[Opening Given information section]

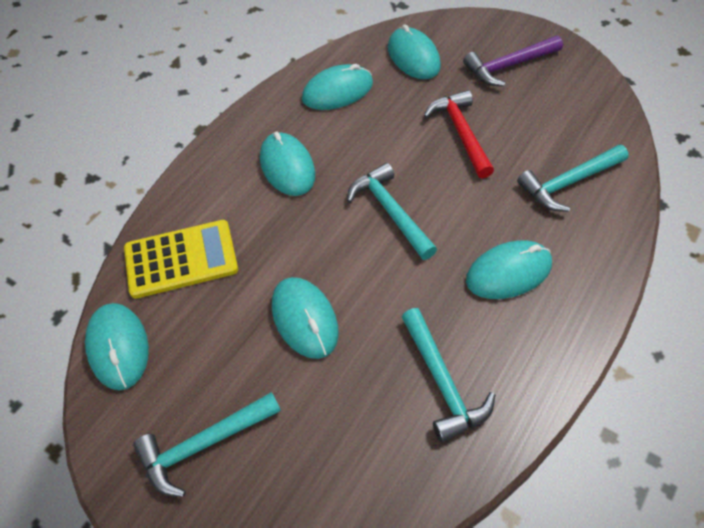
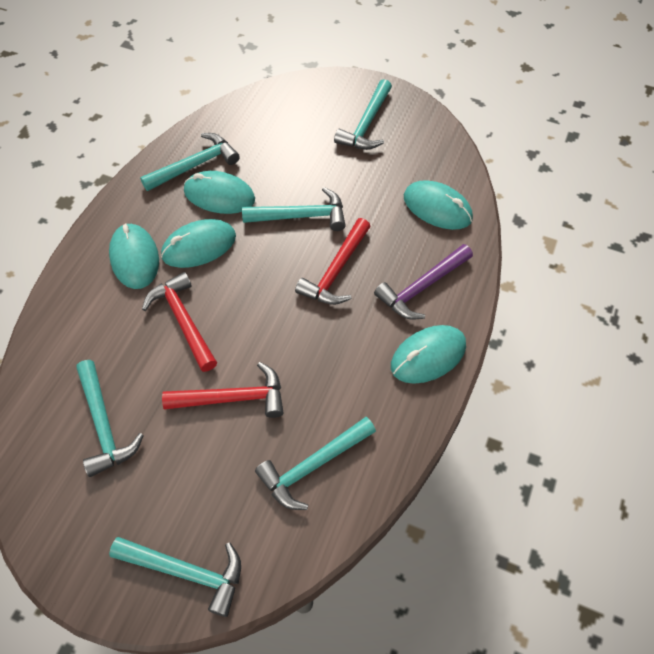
red hammer: 1 -> 3
turquoise hammer: 4 -> 6
turquoise mouse: 6 -> 5
yellow calculator: 1 -> 0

[Closing Given information section]

Your task is to retype the listing exactly, without its pictures.

red hammer: 1 -> 3
turquoise hammer: 4 -> 6
turquoise mouse: 6 -> 5
yellow calculator: 1 -> 0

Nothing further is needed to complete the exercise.